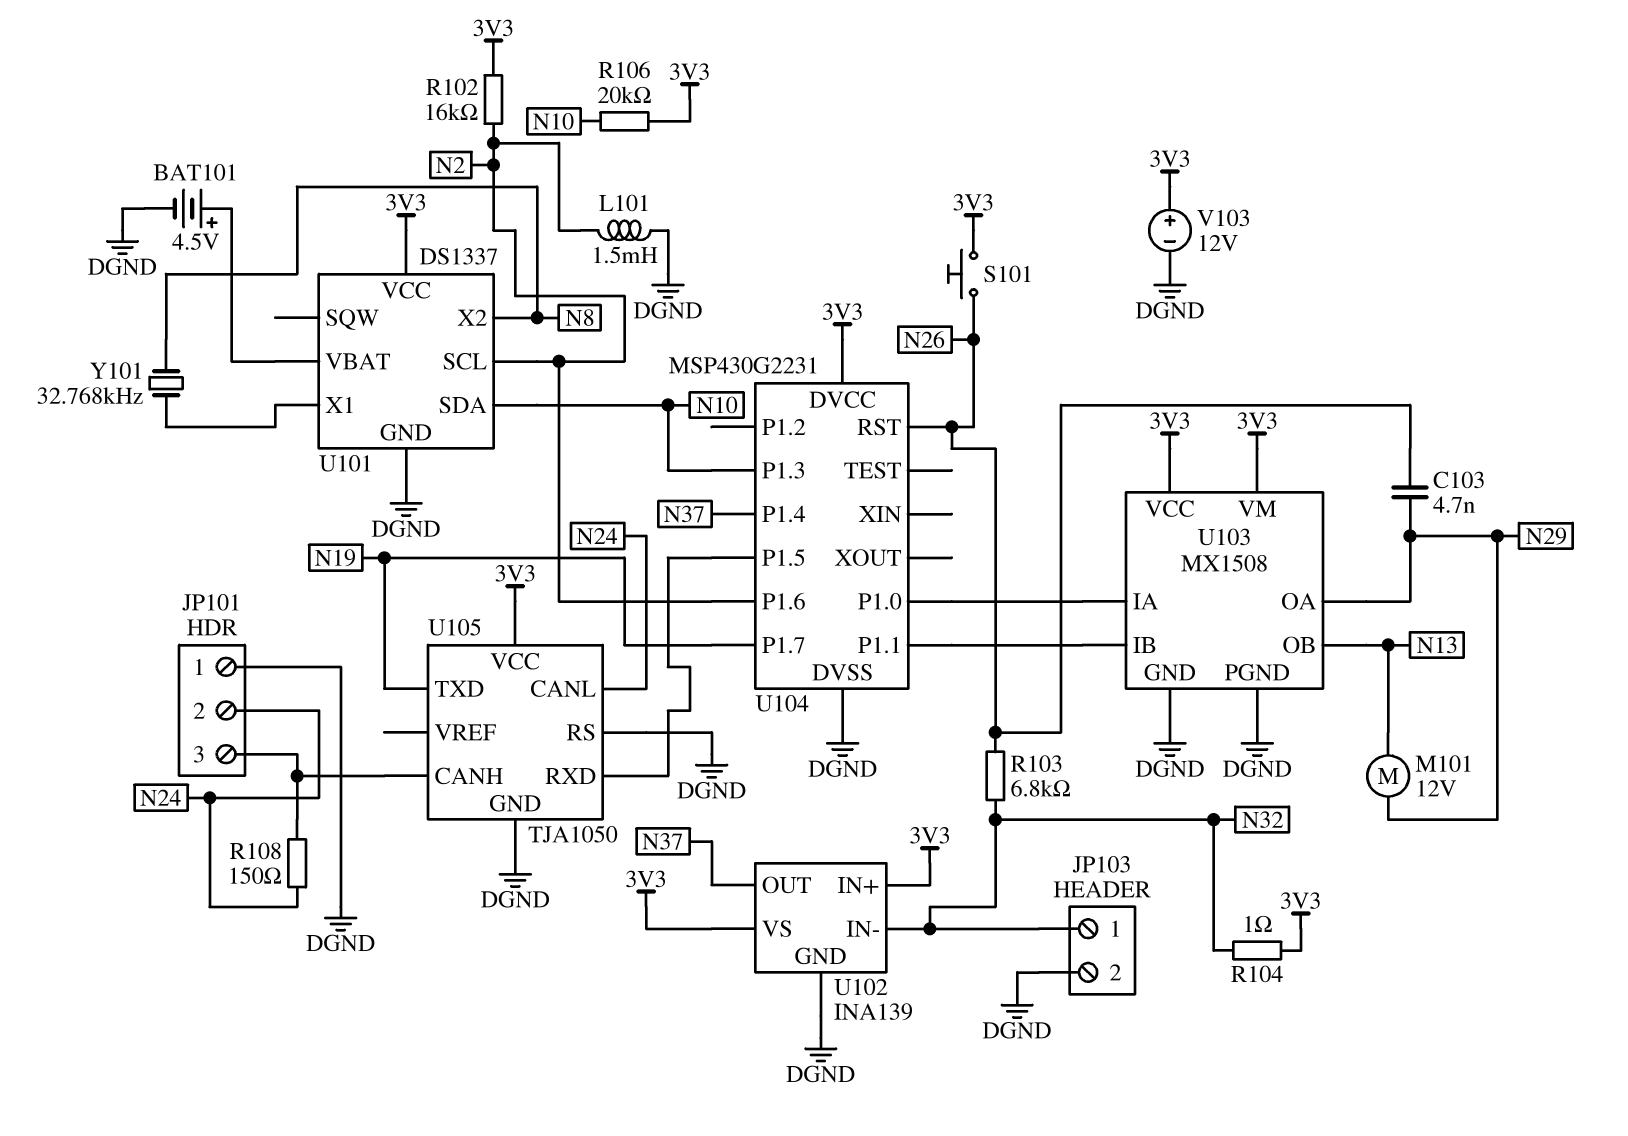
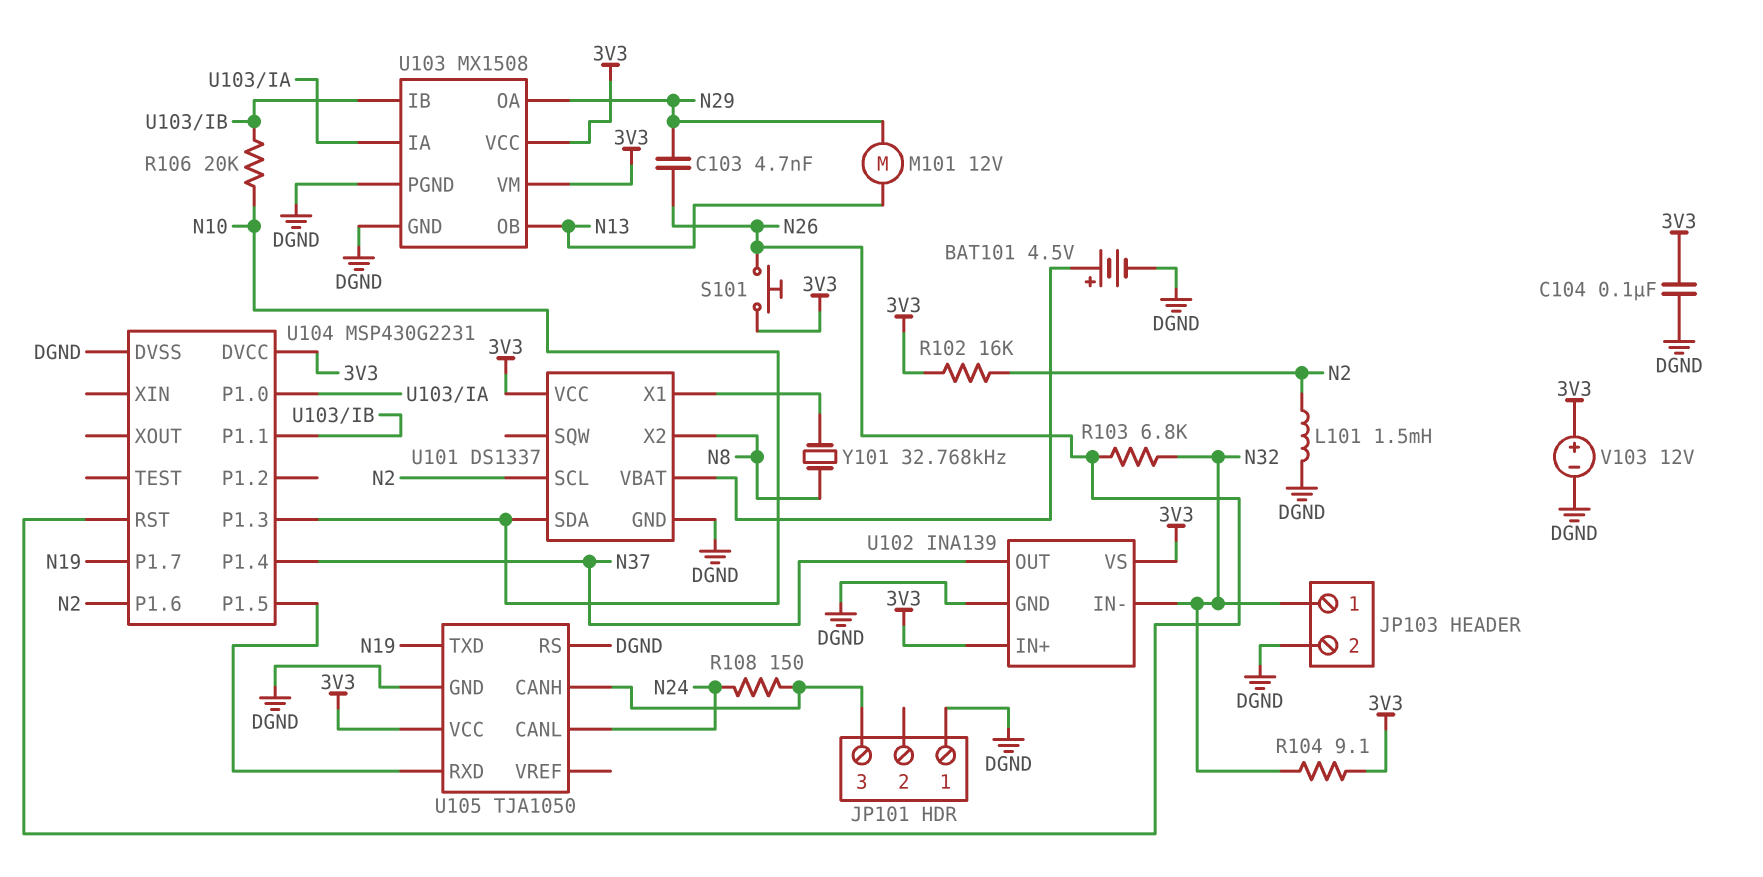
C104: none -> 100nF (3V3, DGND)
JP101 pin 2: N24 -> none
R104: 1 (3V3, N32) -> 9.1 (3V3, N32)
R106: 20k (3V3, N10) -> 20k (N10, U103/IB)

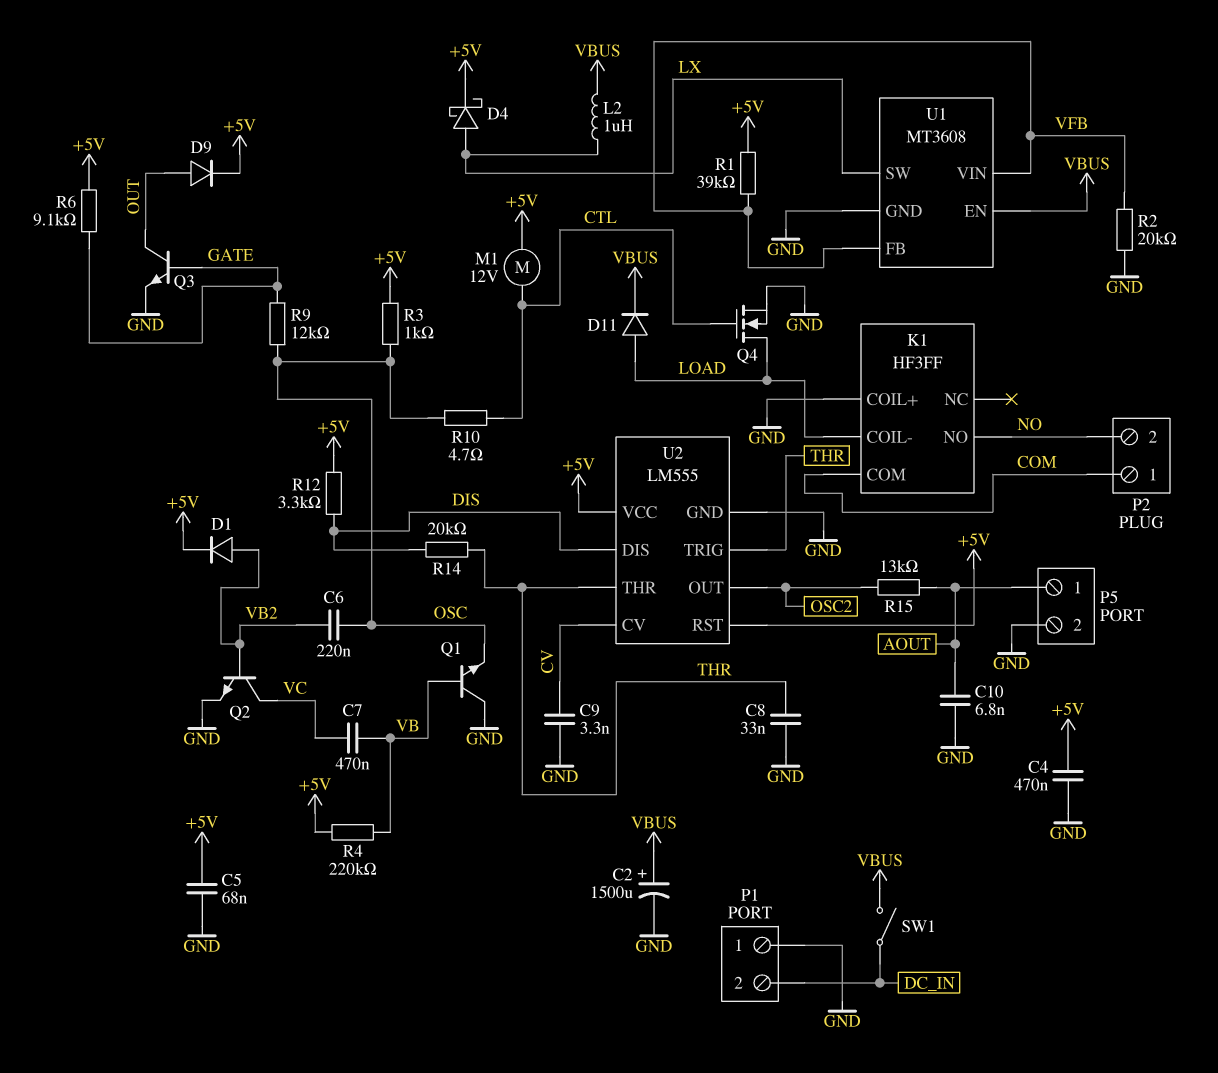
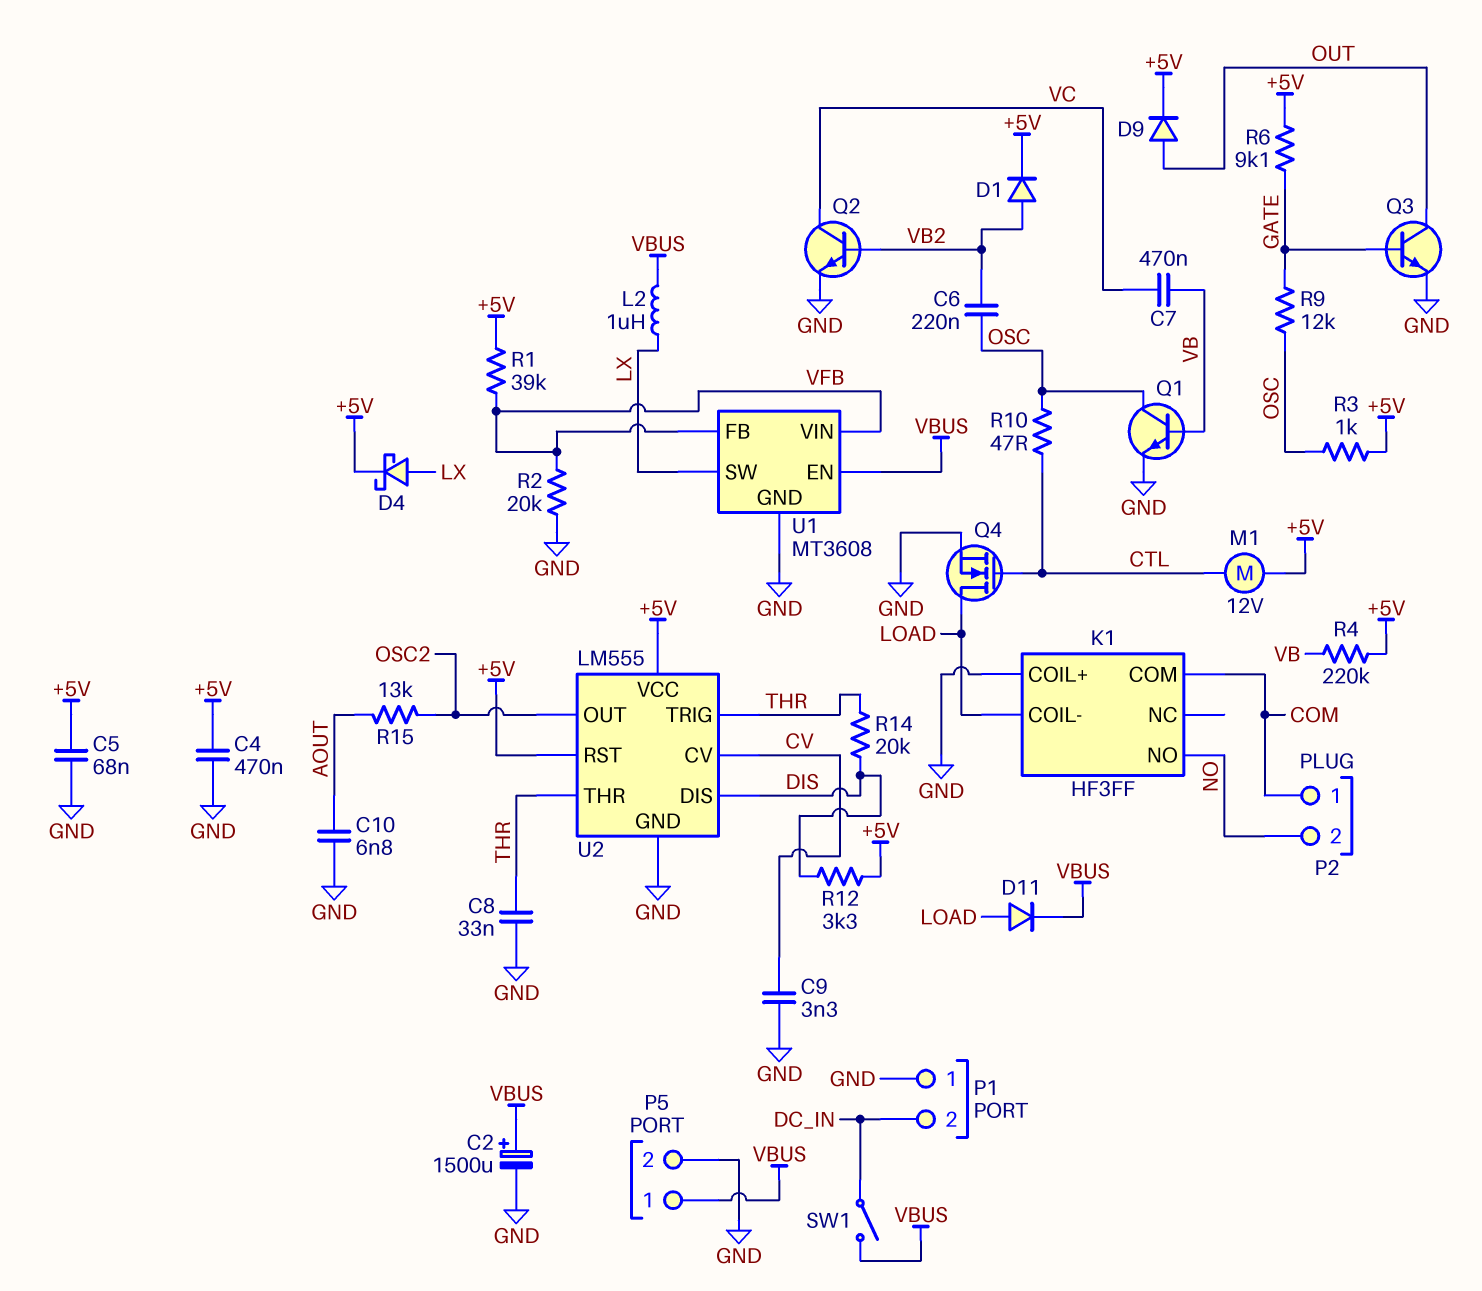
P5 pin 1: AOUT -> VBUS
Q1: NPN (B VB, C GND, E OSC) -> NPN (B VB, C OSC, E GND)
R10: 4.7 (CTL, OSC) -> 47 (CTL, OSC)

__________________________________________________

• WORK TO BE COMPLETED:
The reply should repeat the data in full, exactly as given, and contain no pictures.

• EXERCISE ANSWER:
C104: none -> 100nF (3V3, DGND)
JP101 pin 2: N24 -> none
R104: 1 (3V3, N32) -> 9.1 (3V3, N32)
R106: 20k (3V3, N10) -> 20k (N10, U103/IB)

P5 pin 1: AOUT -> VBUS
Q1: NPN (B VB, C GND, E OSC) -> NPN (B VB, C OSC, E GND)
R10: 4.7 (CTL, OSC) -> 47 (CTL, OSC)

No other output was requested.